DATA FOR THIS EXERCISE:
════════

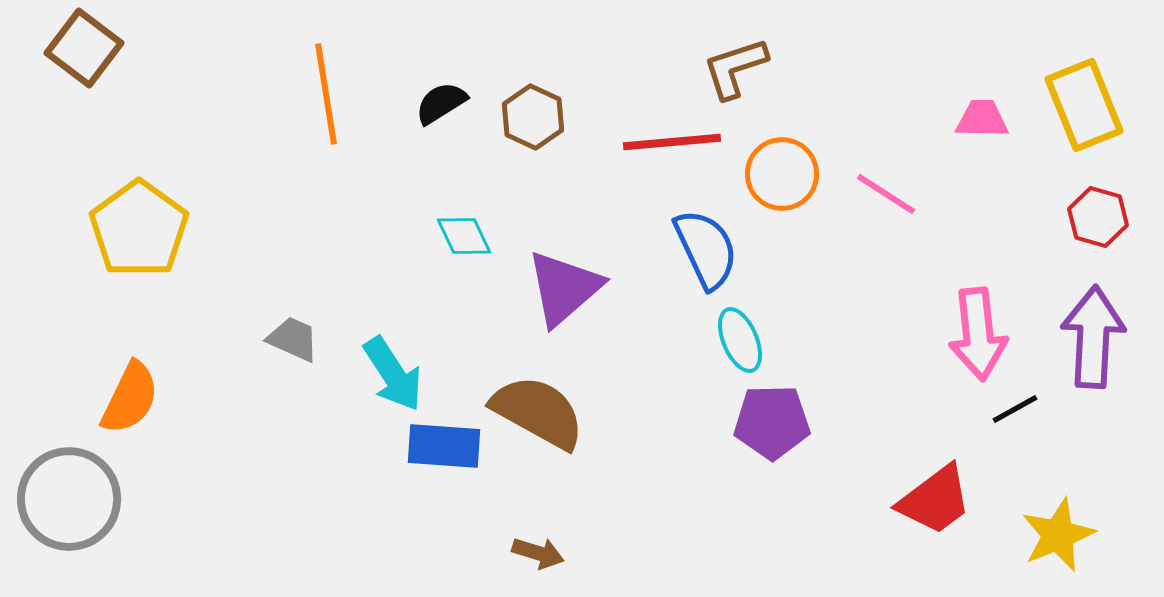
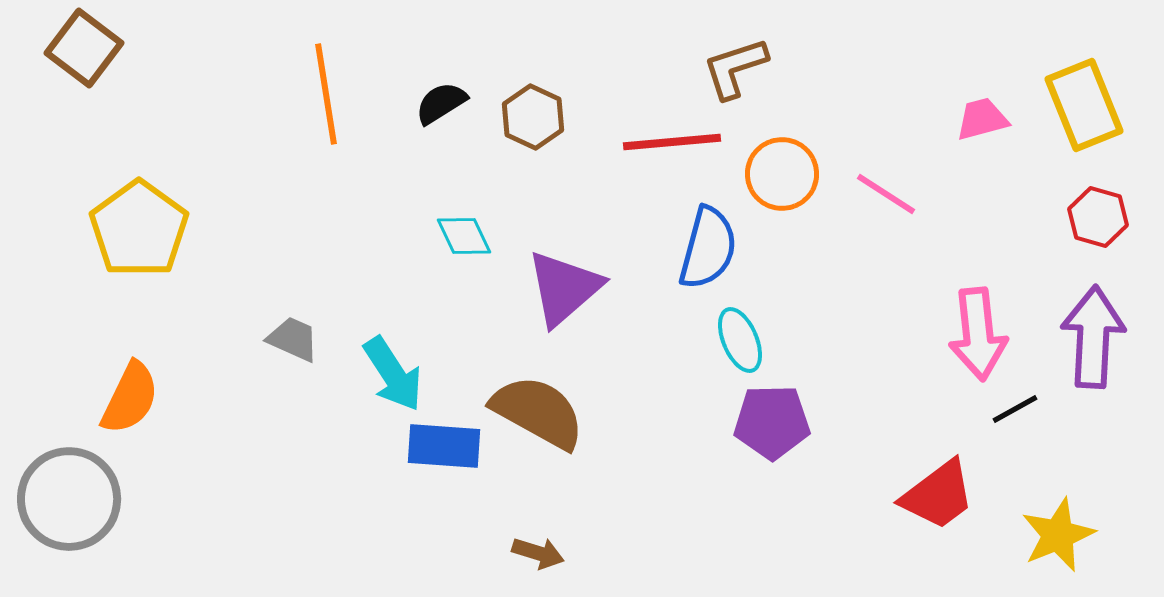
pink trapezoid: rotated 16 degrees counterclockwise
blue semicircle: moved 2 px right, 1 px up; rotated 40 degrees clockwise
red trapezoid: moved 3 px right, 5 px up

════════

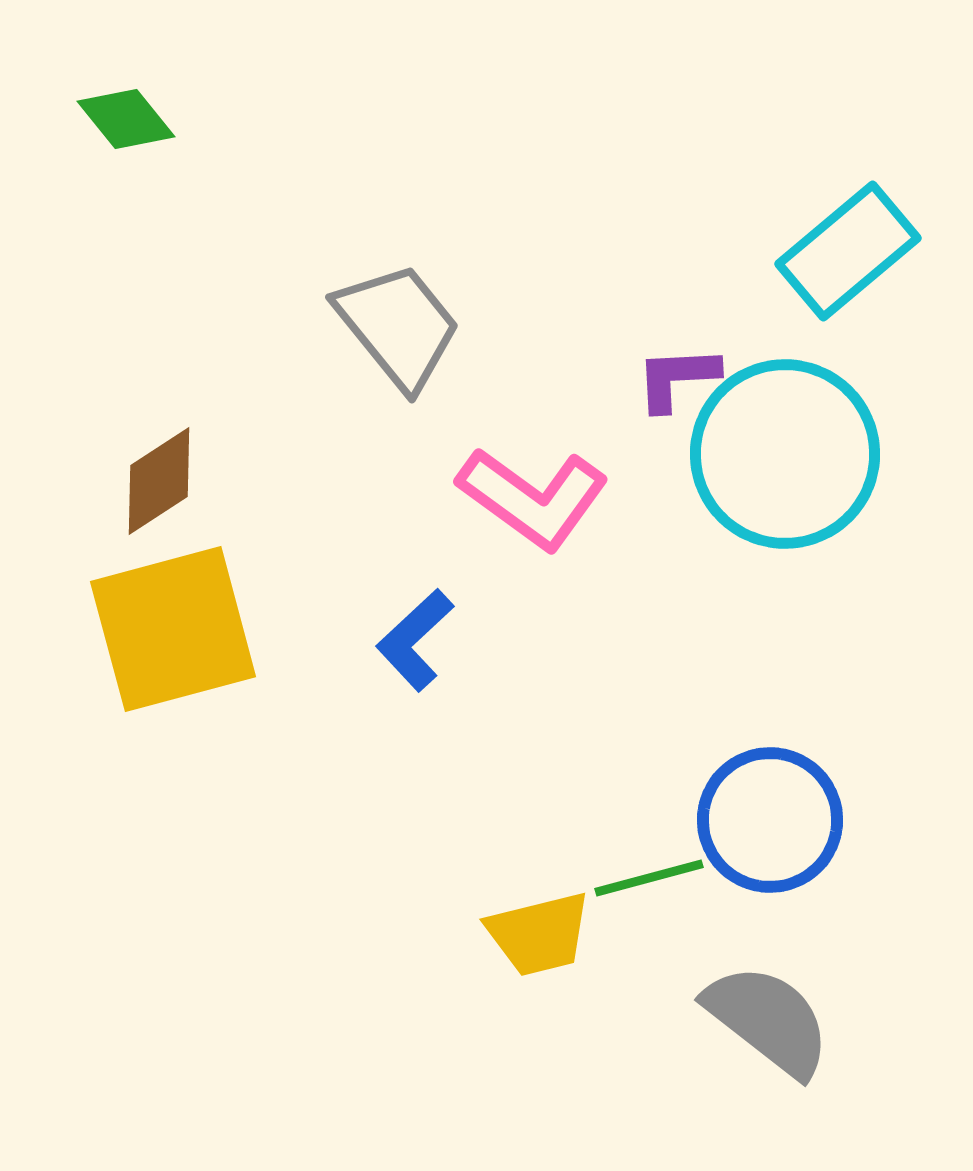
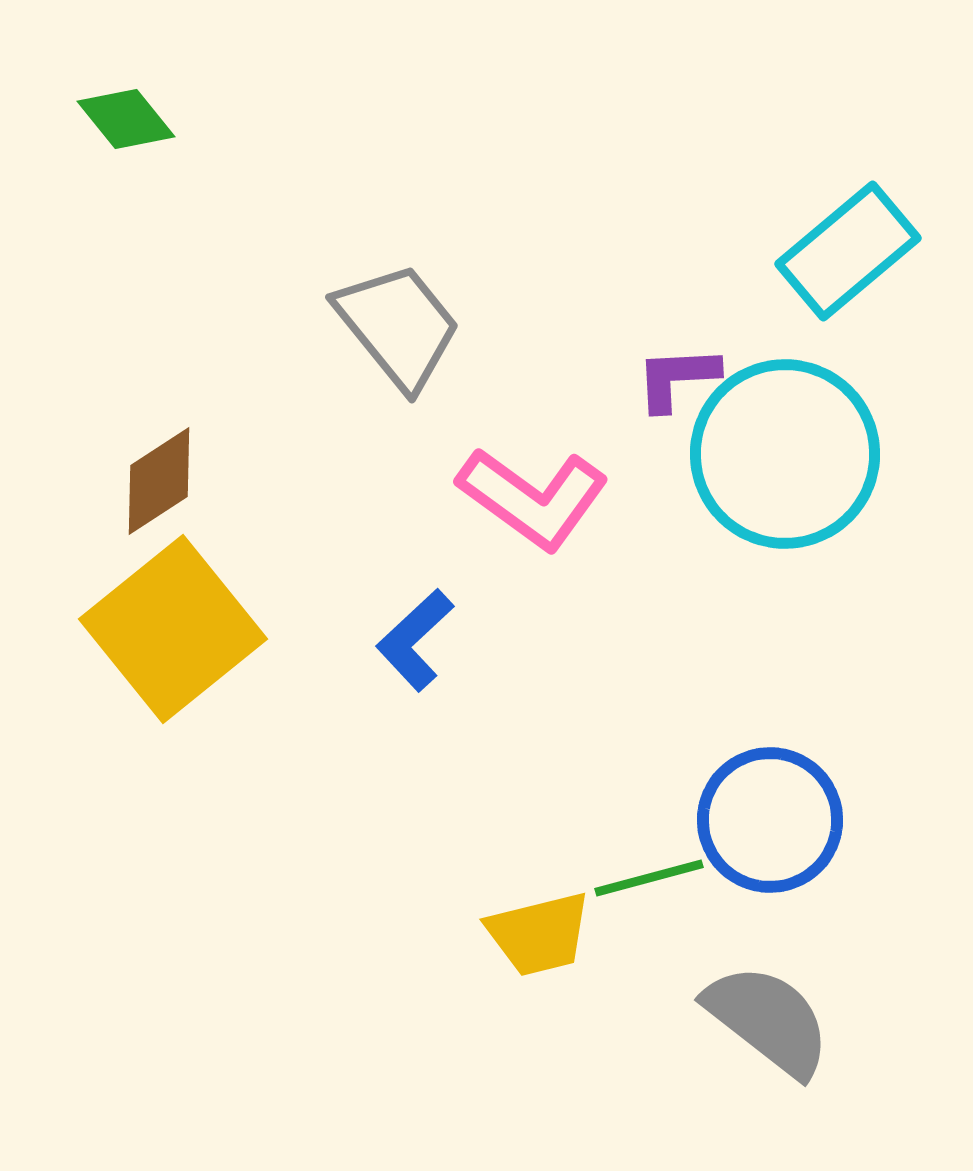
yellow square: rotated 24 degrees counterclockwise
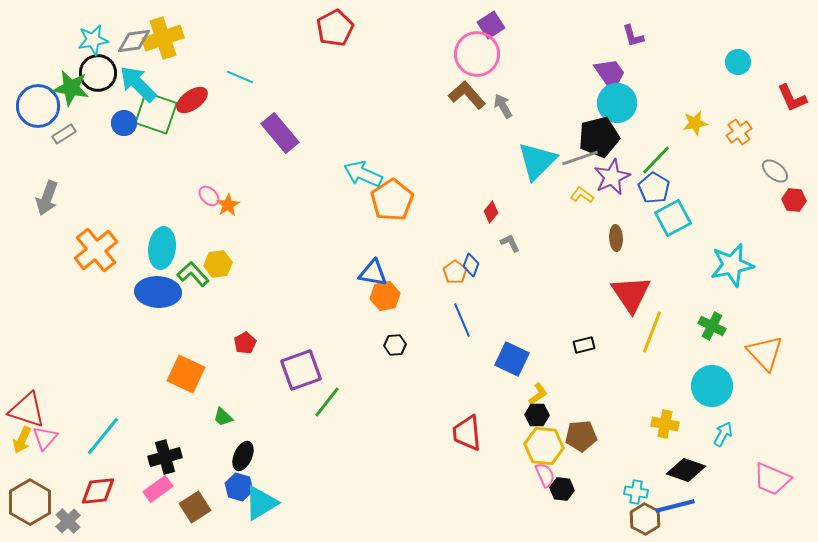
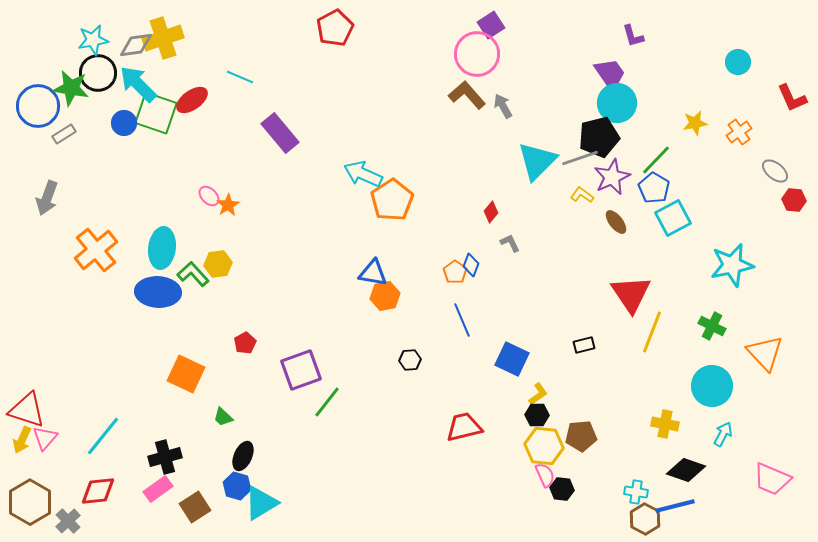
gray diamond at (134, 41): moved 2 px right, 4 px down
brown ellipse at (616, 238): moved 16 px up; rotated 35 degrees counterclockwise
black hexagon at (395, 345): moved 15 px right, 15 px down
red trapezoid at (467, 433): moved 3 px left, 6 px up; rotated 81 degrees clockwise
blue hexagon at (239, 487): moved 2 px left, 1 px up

════════

Report the number of lines in the listing that contain the word "trapezoid". No other words are permitted.

3